## SET TASK
Put the items below into a numbered list, one line per number, and drop every blank line.
====================
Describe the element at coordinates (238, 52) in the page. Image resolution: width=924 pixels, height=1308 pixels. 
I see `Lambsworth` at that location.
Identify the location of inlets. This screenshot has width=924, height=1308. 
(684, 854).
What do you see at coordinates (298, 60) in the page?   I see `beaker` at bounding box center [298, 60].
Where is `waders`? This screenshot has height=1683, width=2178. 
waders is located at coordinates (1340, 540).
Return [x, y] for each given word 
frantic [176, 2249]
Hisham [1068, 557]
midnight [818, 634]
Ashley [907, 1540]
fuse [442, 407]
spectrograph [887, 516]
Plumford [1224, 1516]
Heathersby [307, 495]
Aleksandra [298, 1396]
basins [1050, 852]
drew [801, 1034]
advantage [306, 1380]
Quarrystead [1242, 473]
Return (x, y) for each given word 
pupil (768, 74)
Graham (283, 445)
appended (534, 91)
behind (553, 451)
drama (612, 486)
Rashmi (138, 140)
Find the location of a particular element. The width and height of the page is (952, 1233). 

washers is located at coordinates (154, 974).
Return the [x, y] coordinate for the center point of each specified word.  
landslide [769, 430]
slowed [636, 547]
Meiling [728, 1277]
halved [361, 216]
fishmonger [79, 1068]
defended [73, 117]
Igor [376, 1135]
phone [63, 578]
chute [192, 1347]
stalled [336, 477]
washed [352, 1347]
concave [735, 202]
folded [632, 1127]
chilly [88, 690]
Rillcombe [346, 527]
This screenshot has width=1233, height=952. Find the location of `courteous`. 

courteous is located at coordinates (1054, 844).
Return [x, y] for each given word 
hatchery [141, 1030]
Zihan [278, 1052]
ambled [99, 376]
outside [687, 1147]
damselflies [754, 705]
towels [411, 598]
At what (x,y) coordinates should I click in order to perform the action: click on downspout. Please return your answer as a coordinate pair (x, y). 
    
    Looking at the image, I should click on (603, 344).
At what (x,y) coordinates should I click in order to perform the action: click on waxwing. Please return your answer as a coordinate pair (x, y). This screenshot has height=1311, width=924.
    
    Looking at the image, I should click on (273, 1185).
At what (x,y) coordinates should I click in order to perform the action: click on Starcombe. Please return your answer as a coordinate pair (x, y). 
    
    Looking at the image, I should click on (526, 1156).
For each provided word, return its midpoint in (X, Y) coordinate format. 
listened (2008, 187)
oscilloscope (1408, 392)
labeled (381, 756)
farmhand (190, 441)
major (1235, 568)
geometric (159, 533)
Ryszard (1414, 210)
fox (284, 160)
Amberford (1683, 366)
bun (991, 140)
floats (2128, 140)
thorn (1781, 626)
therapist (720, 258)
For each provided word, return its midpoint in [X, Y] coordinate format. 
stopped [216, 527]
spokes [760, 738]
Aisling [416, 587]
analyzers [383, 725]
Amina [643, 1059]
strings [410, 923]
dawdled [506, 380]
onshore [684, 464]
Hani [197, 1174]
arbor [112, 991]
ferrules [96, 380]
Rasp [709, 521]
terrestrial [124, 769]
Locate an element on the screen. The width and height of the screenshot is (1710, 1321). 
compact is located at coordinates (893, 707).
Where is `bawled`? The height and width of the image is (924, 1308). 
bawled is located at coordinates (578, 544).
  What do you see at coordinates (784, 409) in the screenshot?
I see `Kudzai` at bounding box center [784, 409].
====================
## RESULT OF THE EXERCISE
1. Describe the element at coordinates (238, 52) in the page. Image resolution: width=924 pixels, height=1308 pixels. 
2. I see `Lambsworth` at that location.
3. Identify the location of inlets. This screenshot has width=924, height=1308. 
4. (684, 854).
5. What do you see at coordinates (298, 60) in the page?   I see `beaker` at bounding box center [298, 60].
6. Where is `waders`? This screenshot has height=1683, width=2178. 
7. waders is located at coordinates (1340, 540).
8. Return [x, y] for each given word 
9. frantic [176, 2249]
10. Hisham [1068, 557]
11. midnight [818, 634]
12. Ashley [907, 1540]
13. fuse [442, 407]
14. spectrograph [887, 516]
15. Plumford [1224, 1516]
16. Heathersby [307, 495]
17. Aleksandra [298, 1396]
18. basins [1050, 852]
19. drew [801, 1034]
20. advantage [306, 1380]
21. Quarrystead [1242, 473]
22. Return (x, y) for each given word 
23. pupil (768, 74)
24. Graham (283, 445)
25. appended (534, 91)
26. behind (553, 451)
27. drama (612, 486)
28. Rashmi (138, 140)
29. Find the location of a particular element. The width and height of the page is (952, 1233). 
30. washers is located at coordinates (154, 974).
31. Return the [x, y] coordinate for the center point of each specified word.  
32. landslide [769, 430]
33. slowed [636, 547]
34. Meiling [728, 1277]
35. halved [361, 216]
36. fishmonger [79, 1068]
37. defended [73, 117]
38. Igor [376, 1135]
39. phone [63, 578]
40. chute [192, 1347]
41. stalled [336, 477]
42. washed [352, 1347]
43. concave [735, 202]
44. folded [632, 1127]
45. chilly [88, 690]
46. Rillcombe [346, 527]
47. This screenshot has width=1233, height=952. Find the location of `courteous`. 
48. courteous is located at coordinates (1054, 844).
49. Return [x, y] for each given word 
50. hatchery [141, 1030]
51. Zihan [278, 1052]
52. ambled [99, 376]
53. outside [687, 1147]
54. damselflies [754, 705]
55. towels [411, 598]
56. At what (x,y) coordinates should I click in order to perform the action: click on downspout. Please return your answer as a coordinate pair (x, y). 
57.     Looking at the image, I should click on (603, 344).
58. At what (x,y) coordinates should I click in order to perform the action: click on waxwing. Please return your answer as a coordinate pair (x, y). This screenshot has height=1311, width=924.
59.     Looking at the image, I should click on (273, 1185).
60. At what (x,y) coordinates should I click in order to perform the action: click on Starcombe. Please return your answer as a coordinate pair (x, y). 
61.     Looking at the image, I should click on (526, 1156).
62. For each provided word, return its midpoint in (X, Y) coordinate format. 
63. listened (2008, 187)
64. oscilloscope (1408, 392)
65. labeled (381, 756)
66. farmhand (190, 441)
67. major (1235, 568)
68. geometric (159, 533)
69. Ryszard (1414, 210)
70. fox (284, 160)
71. Amberford (1683, 366)
72. bun (991, 140)
73. floats (2128, 140)
74. thorn (1781, 626)
75. therapist (720, 258)
76. For each provided word, return its midpoint in [X, Y] coordinate format. 
77. stopped [216, 527]
78. spokes [760, 738]
79. Aisling [416, 587]
80. analyzers [383, 725]
81. Amina [643, 1059]
82. strings [410, 923]
83. dawdled [506, 380]
84. onshore [684, 464]
85. Hani [197, 1174]
86. arbor [112, 991]
87. ferrules [96, 380]
88. Rasp [709, 521]
89. terrestrial [124, 769]
90. Locate an element on the screen. The width and height of the screenshot is (1710, 1321). 
91. compact is located at coordinates (893, 707).
92. Where is `bawled`? The height and width of the image is (924, 1308). 
93. bawled is located at coordinates (578, 544).
94.   What do you see at coordinates (784, 409) in the screenshot?
95. I see `Kudzai` at bounding box center [784, 409].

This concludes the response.